» **MATERIAL TO PROCESS**:
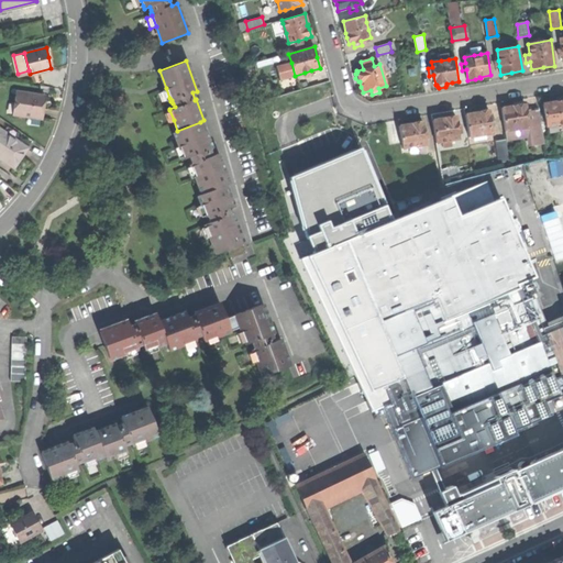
[(280,79),(295,76),(291,63),(276,67),(280,79)]
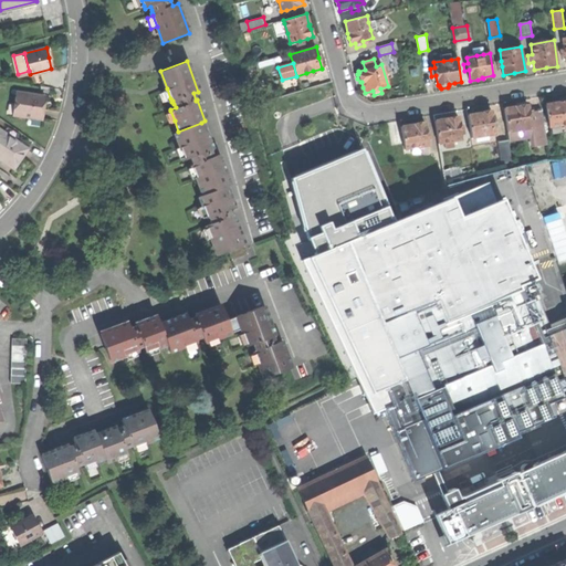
[(166,101),(170,98),(167,88),(161,91),(166,101)]
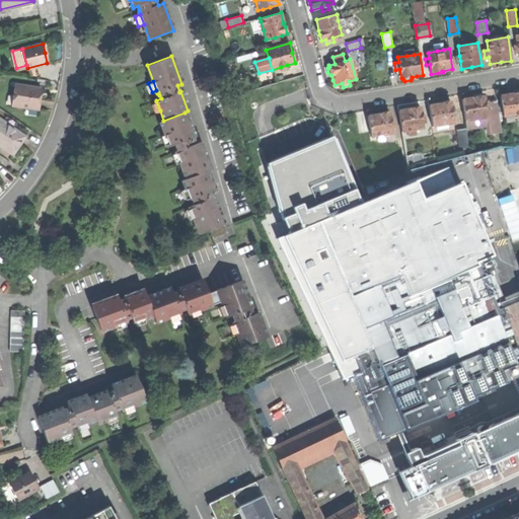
[(15,84),(12,105),(39,108),(40,99),(41,88),(15,84)]
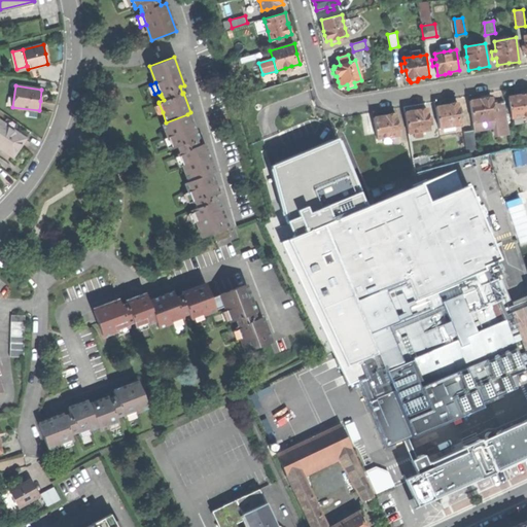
[(522,116),(526,115),(526,91),(523,92),(522,95),(516,96),(508,97),(512,118),(514,118),(522,116)]
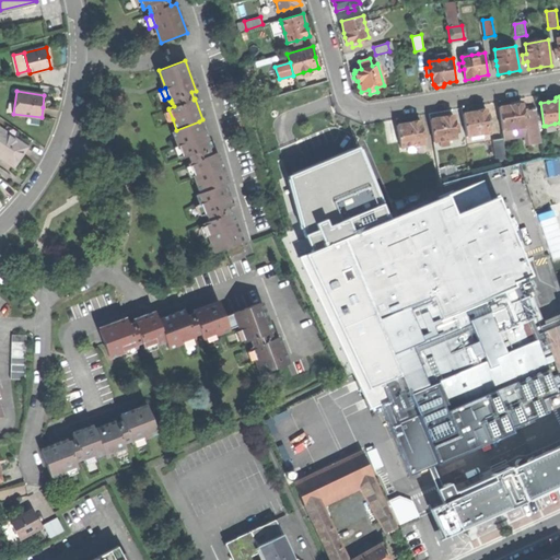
[(502,130),(526,127),(522,103),(521,104),(521,103),(517,101),(512,102),(511,104),(511,105),(505,106),(499,107),(502,130)]
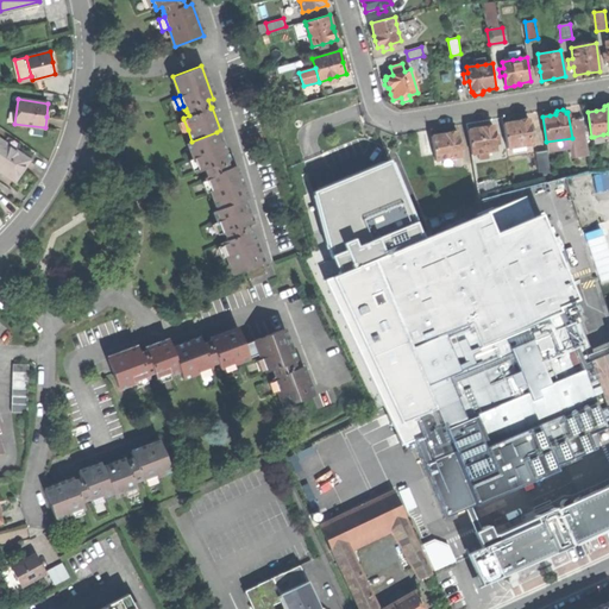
[(182,132),(188,130),(183,119),(179,121),(182,132)]
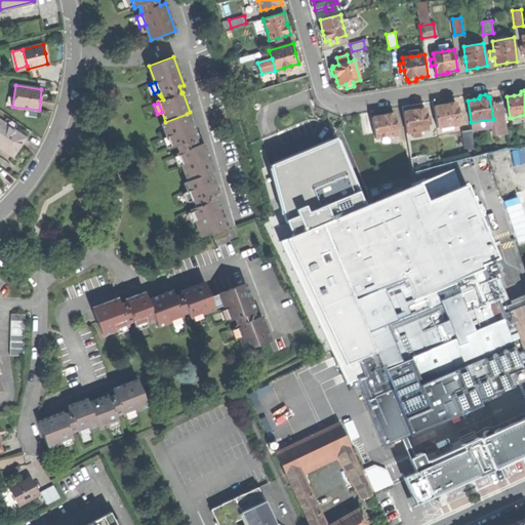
[(437,128),(459,124),(455,103),(447,104),(444,104),(444,105),(434,107),(437,128)]
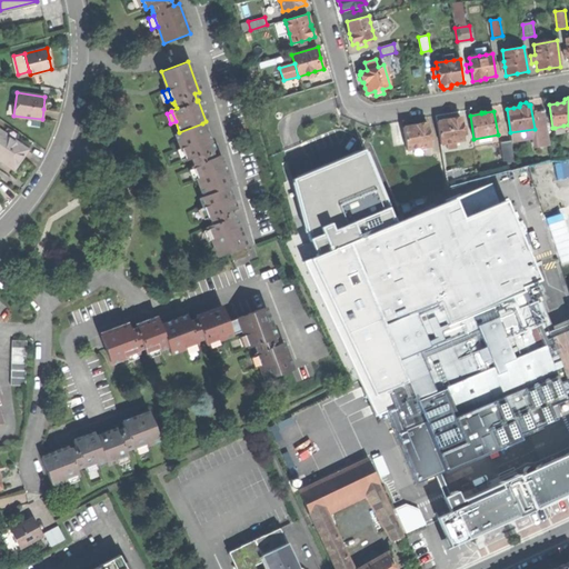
[(437,121),(441,145),(448,143),(456,142),(465,140),(463,133),(462,127),(460,117),(453,118),(448,118),(448,119),(437,121)]
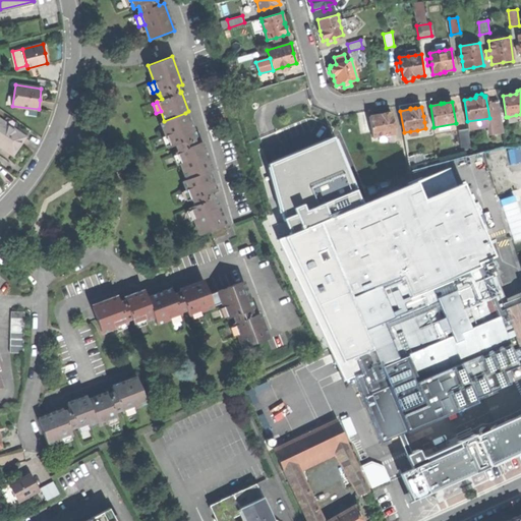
[(372,137),(395,133),(394,128),(393,120),(391,112),(380,114),(374,115),(369,116),(370,124),(372,137)]
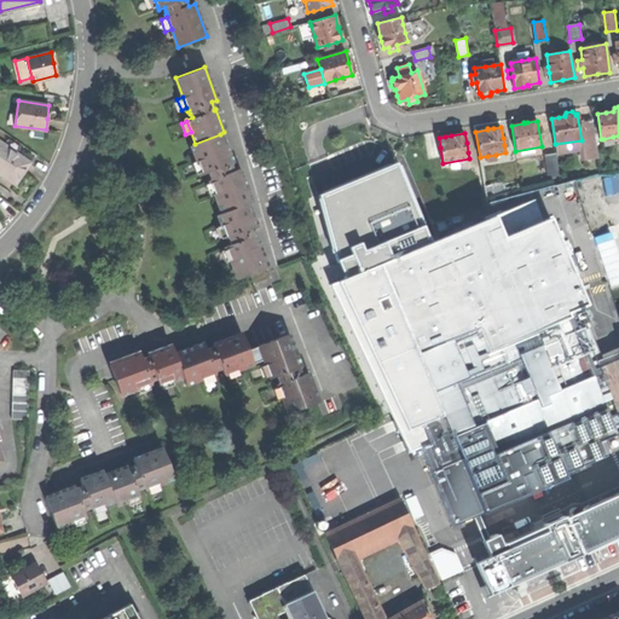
[(214,195),(221,214),(247,204),(252,202),(238,169),(233,172),(230,163),(231,163),(220,134),(195,144),(191,145),(197,161),(201,172),(202,175),(207,173),(208,178),(209,180),(208,181),(209,184),(214,195)]
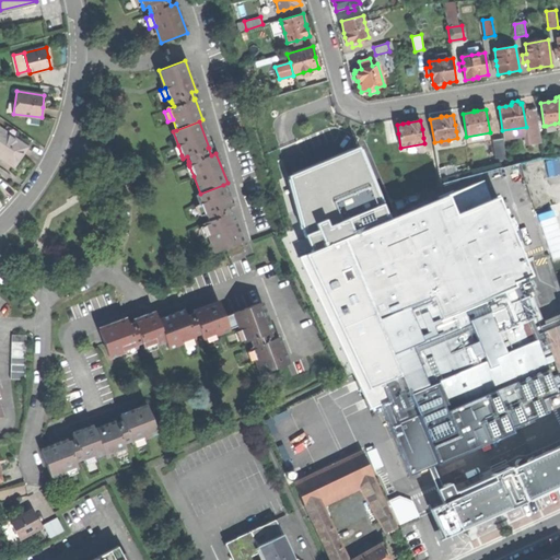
[(0,128),(0,156),(13,166),(21,155),(26,147),(0,128)]
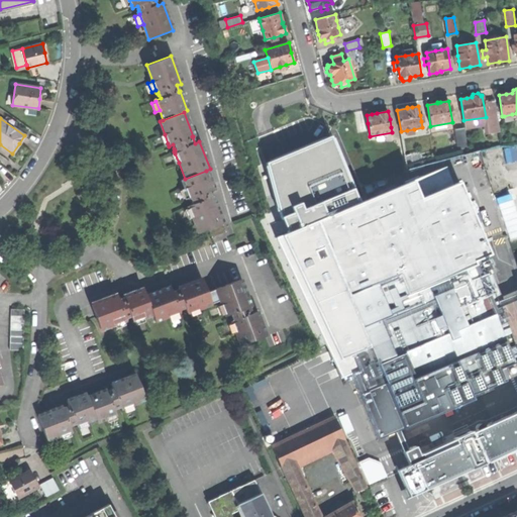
[(488,125),(490,137),(499,135),(497,123),(488,125)]
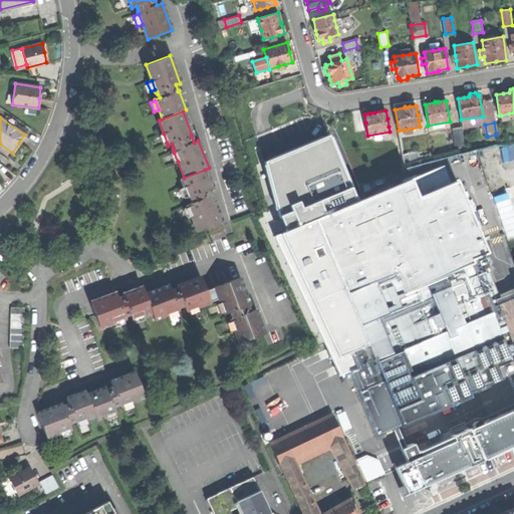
[(453,130),(456,148),(465,147),(461,127),(453,130)]
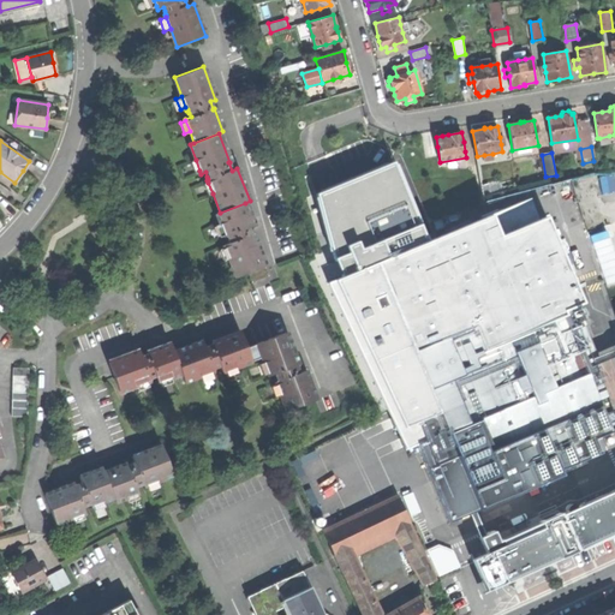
[(195,173),(199,171),(196,160),(190,162),(195,173)]
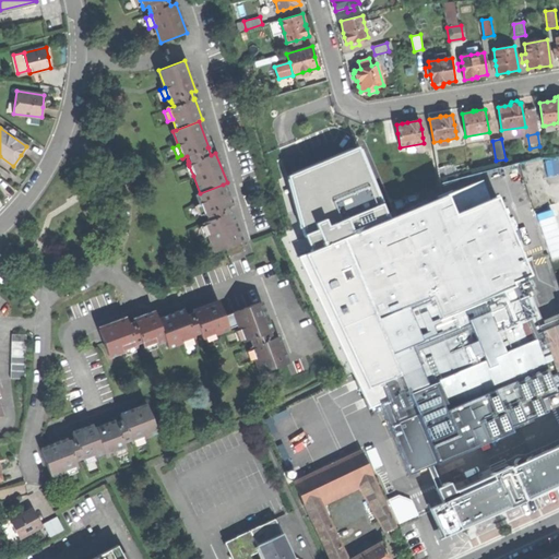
[(343,239),(392,218),(360,147),(289,176),(305,236),(311,251),(343,239)]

» **EXERCISE BRIEF**: Your copy should hold exactly the lines from the one with "[(0,128),(0,156),(13,166),(21,155),(26,147),(0,128)]" through the end of the records, both included, and no pictures.

» **WRITTEN ANSWER**:
[(0,128),(0,156),(13,166),(21,155),(26,147),(0,128)]
[(488,125),(490,137),(499,135),(497,123),(488,125)]
[(453,130),(456,148),(465,147),(461,127),(453,130)]
[(195,173),(199,171),(196,160),(190,162),(195,173)]
[(343,239),(392,218),(360,147),(289,176),(305,236),(311,251),(343,239)]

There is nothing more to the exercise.